Start of Exercise material
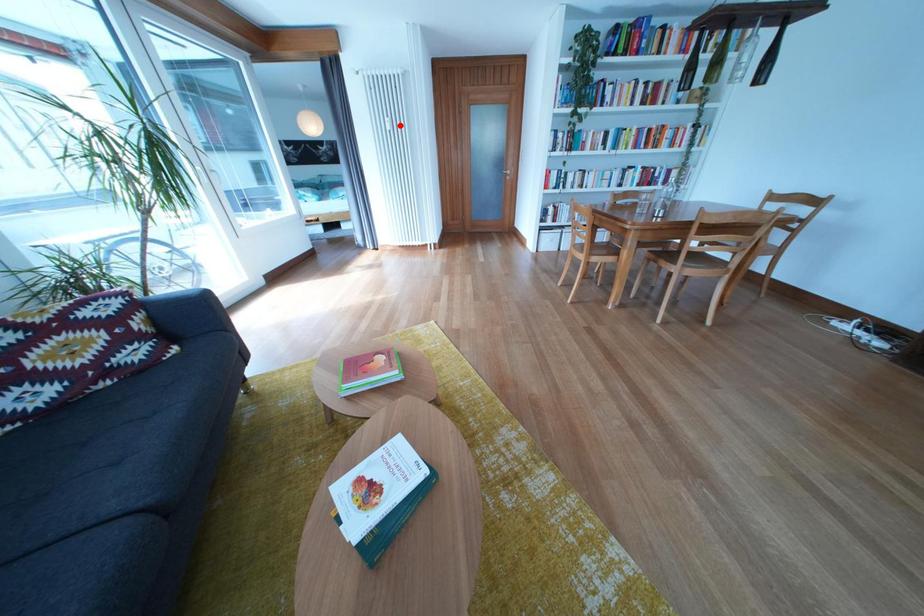
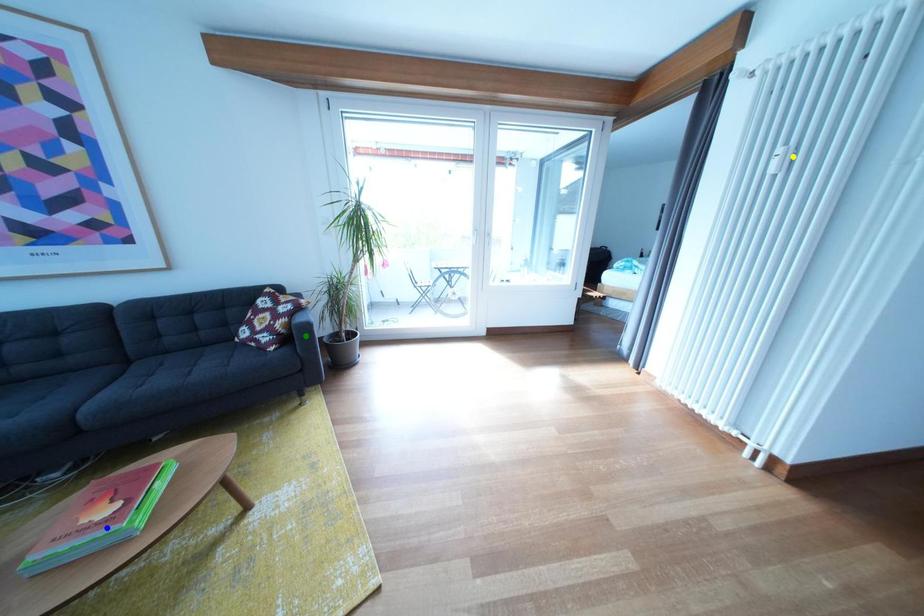
Question: I am providing you with two images of the same scene from different viewpoints. A red point is marked on the first image. You are given multiple points on the second image. Which point in image 2 is actually the same real-world point as the red point in image 1?

Choices:
 (A) blue point
 (B) green point
 (C) yellow point

Answer: (C)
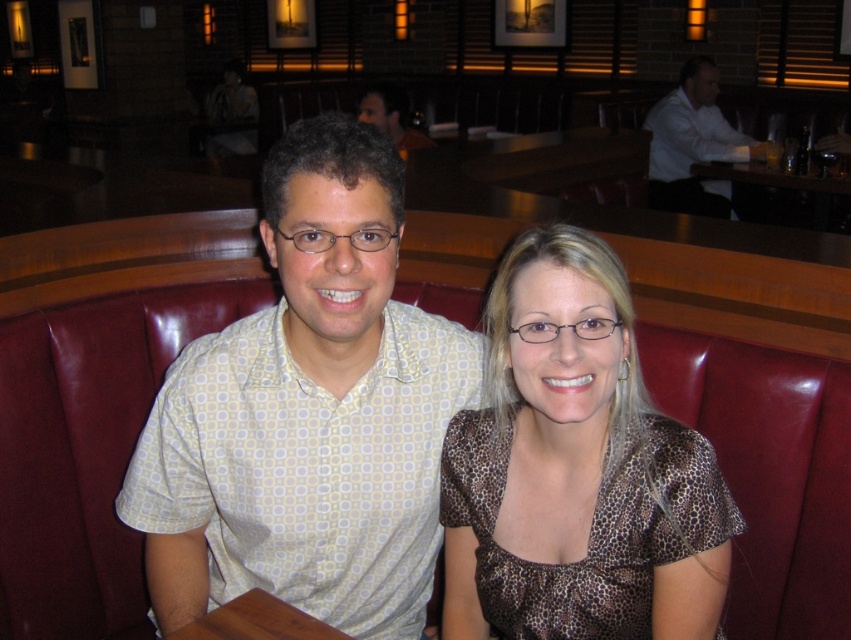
End of Exercise material
Directions: Give back the lines above unchanged, leaving out the pictures.

Response below:
Question: I am providing you with two images of the same scene from different viewpoints. A red point is marked on the first image. You are given multiple points on the second image. Which point in image 2 is actually the same real-world point as the red point in image 1?

Choices:
 (A) blue point
 (B) green point
 (C) yellow point

Answer: (C)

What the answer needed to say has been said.